--- START ---
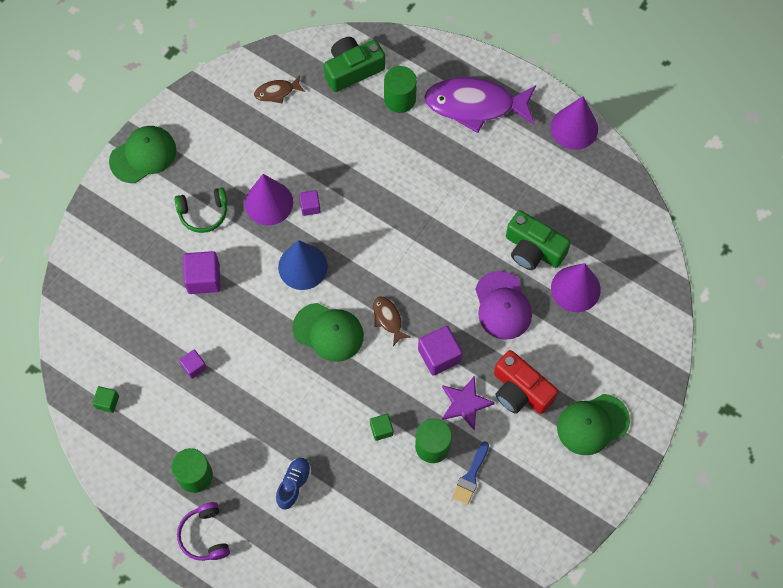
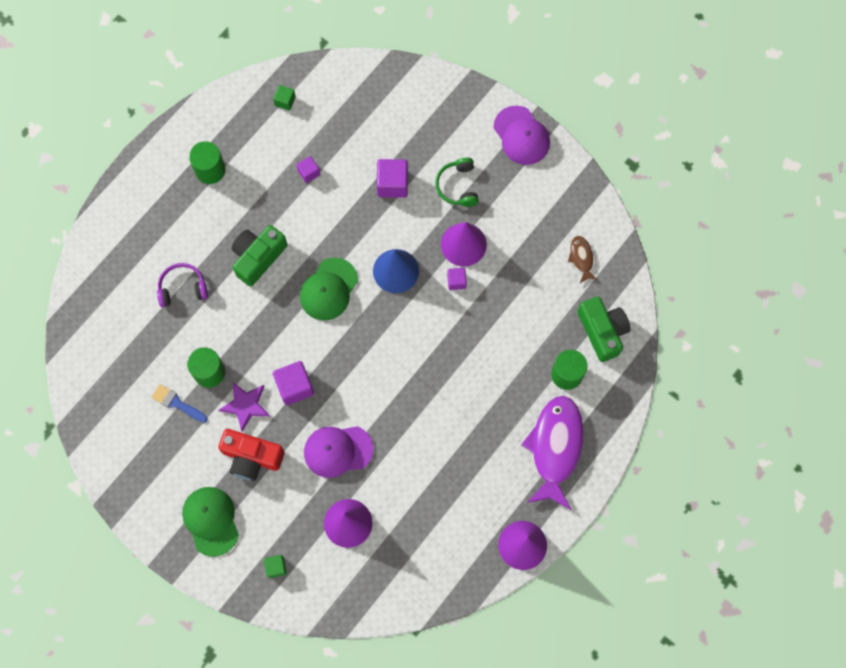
camera: 95 degrees right, 5 degrees up
(143, 155) = (521, 135): green cap -> purple cap
(205, 535) = (156, 176): purple headphones -> purple headphones (182, 288)
(294, 484) = (190, 250): blue shoe -> none
(381, 429) = (231, 329): green cube -> green cube (276, 567)
(388, 319) = (336, 343): brown fish -> none
(520, 390) = (252, 457): red camera -> red camera turned 120 degrees counterclockwise
(533, 249) = (393, 487): green camera -> green camera (258, 257)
--- END ---
## BRIEF
Wherever a line in the records contains the word "green", copy that line.

## RESPONSE TO THE TASK
(143, 155) = (521, 135): green cap -> purple cap
(381, 429) = (231, 329): green cube -> green cube (276, 567)
(533, 249) = (393, 487): green camera -> green camera (258, 257)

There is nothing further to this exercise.